◆ **DIRECTIONS**:
Repeat everything in the listing exactly, except for the images.

◆ **DATA**:

◇ ◇ ◇

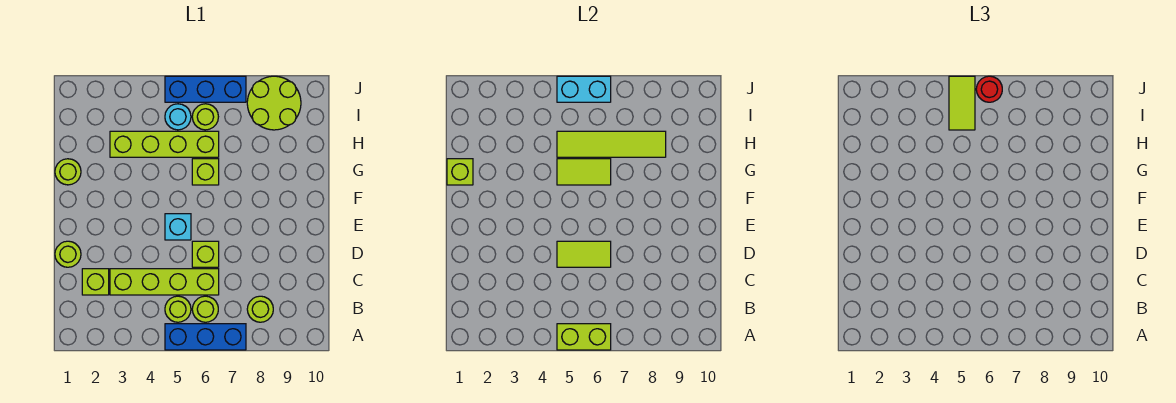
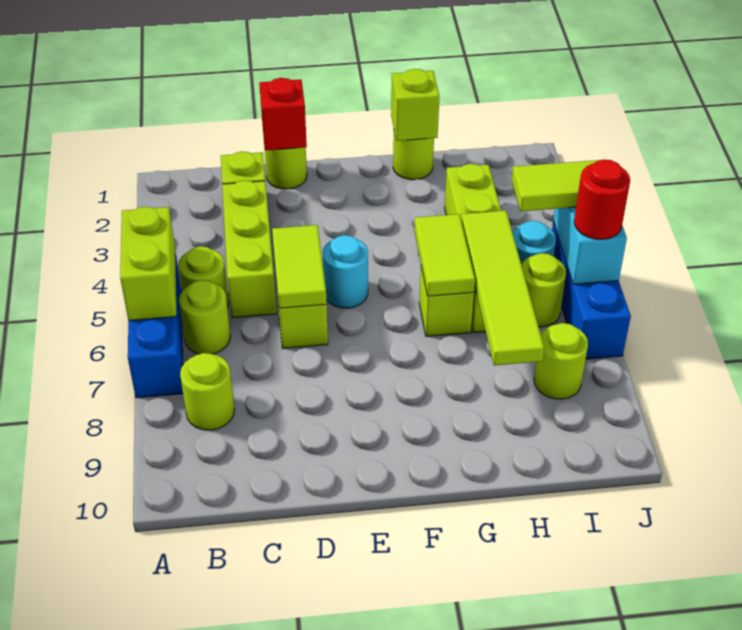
lime brick C3:C6 level 1 -> lime brick C3:C5 level 1
none -> red brick D1 level 2
cyan brick E5 level 1 -> cyan round brick E5 level 1
lime round brick I8:J9 level 1 -> lime round brick I8 level 1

◇ ◇ ◇

◆ **SOLUTION TO THIS TASK**:
lime brick C3:C6 level 1 -> lime brick C3:C5 level 1
none -> red brick D1 level 2
cyan brick E5 level 1 -> cyan round brick E5 level 1
lime round brick I8:J9 level 1 -> lime round brick I8 level 1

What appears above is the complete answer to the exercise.